SUPPLIED RECORDS
+++++

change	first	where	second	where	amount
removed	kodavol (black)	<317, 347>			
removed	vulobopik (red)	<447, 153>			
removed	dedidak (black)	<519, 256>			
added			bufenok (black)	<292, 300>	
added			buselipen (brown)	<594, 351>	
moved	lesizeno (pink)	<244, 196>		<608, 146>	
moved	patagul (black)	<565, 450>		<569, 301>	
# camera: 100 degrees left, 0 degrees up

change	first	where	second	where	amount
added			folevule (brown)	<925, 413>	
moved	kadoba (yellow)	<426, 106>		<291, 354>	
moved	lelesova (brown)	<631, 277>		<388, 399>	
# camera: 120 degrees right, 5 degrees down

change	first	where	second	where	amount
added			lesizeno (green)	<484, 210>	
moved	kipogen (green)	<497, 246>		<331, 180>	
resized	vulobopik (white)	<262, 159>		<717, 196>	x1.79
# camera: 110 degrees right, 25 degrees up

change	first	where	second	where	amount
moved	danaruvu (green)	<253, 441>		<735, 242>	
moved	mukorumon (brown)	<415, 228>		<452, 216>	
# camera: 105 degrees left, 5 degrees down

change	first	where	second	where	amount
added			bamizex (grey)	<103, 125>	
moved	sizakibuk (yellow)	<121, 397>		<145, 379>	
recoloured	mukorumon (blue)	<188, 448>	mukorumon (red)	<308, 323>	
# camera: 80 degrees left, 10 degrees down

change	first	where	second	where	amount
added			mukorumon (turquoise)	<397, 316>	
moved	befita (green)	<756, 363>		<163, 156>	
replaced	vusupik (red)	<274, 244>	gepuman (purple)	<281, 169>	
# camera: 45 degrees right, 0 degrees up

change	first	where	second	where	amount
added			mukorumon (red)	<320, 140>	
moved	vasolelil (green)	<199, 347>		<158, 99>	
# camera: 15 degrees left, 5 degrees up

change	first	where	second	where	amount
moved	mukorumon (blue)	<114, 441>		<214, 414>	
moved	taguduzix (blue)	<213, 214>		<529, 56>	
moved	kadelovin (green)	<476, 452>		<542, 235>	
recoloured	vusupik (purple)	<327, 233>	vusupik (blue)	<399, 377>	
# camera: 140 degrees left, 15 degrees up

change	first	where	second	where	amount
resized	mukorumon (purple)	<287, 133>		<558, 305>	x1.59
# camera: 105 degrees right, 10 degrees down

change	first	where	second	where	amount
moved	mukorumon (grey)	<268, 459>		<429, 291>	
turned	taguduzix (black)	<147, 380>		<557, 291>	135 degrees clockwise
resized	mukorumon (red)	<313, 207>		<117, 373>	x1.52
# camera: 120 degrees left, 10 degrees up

+++++

WORK TO COMPLETE
Return the material above unaltered. Include every line.

SOLVED EXERCISE
change	first	where	second	where	amount
removed	kodavol (black)	<317, 347>			
removed	vulobopik (red)	<447, 153>			
removed	dedidak (black)	<519, 256>			
added			bufenok (black)	<292, 300>	
added			buselipen (brown)	<594, 351>	
moved	lesizeno (pink)	<244, 196>		<608, 146>	
moved	patagul (black)	<565, 450>		<569, 301>	
# camera: 100 degrees left, 0 degrees up

change	first	where	second	where	amount
added			folevule (brown)	<925, 413>	
moved	kadoba (yellow)	<426, 106>		<291, 354>	
moved	lelesova (brown)	<631, 277>		<388, 399>	
# camera: 120 degrees right, 5 degrees down

change	first	where	second	where	amount
added			lesizeno (green)	<484, 210>	
moved	kipogen (green)	<497, 246>		<331, 180>	
resized	vulobopik (white)	<262, 159>		<717, 196>	x1.79
# camera: 110 degrees right, 25 degrees up

change	first	where	second	where	amount
moved	danaruvu (green)	<253, 441>		<735, 242>	
moved	mukorumon (brown)	<415, 228>		<452, 216>	
# camera: 105 degrees left, 5 degrees down

change	first	where	second	where	amount
added			bamizex (grey)	<103, 125>	
moved	sizakibuk (yellow)	<121, 397>		<145, 379>	
recoloured	mukorumon (blue)	<188, 448>	mukorumon (red)	<308, 323>	
# camera: 80 degrees left, 10 degrees down

change	first	where	second	where	amount
added			mukorumon (turquoise)	<397, 316>	
moved	befita (green)	<756, 363>		<163, 156>	
replaced	vusupik (red)	<274, 244>	gepuman (purple)	<281, 169>	
# camera: 45 degrees right, 0 degrees up

change	first	where	second	where	amount
added			mukorumon (red)	<320, 140>	
moved	vasolelil (green)	<199, 347>		<158, 99>	
# camera: 15 degrees left, 5 degrees up

change	first	where	second	where	amount
moved	mukorumon (blue)	<114, 441>		<214, 414>	
moved	taguduzix (blue)	<213, 214>		<529, 56>	
moved	kadelovin (green)	<476, 452>		<542, 235>	
recoloured	vusupik (purple)	<327, 233>	vusupik (blue)	<399, 377>	
# camera: 140 degrees left, 15 degrees up

change	first	where	second	where	amount
resized	mukorumon (purple)	<287, 133>		<558, 305>	x1.59
# camera: 105 degrees right, 10 degrees down

change	first	where	second	where	amount
moved	mukorumon (grey)	<268, 459>		<429, 291>	
turned	taguduzix (black)	<147, 380>		<557, 291>	135 degrees clockwise
resized	mukorumon (red)	<313, 207>		<117, 373>	x1.52
# camera: 120 degrees left, 10 degrees up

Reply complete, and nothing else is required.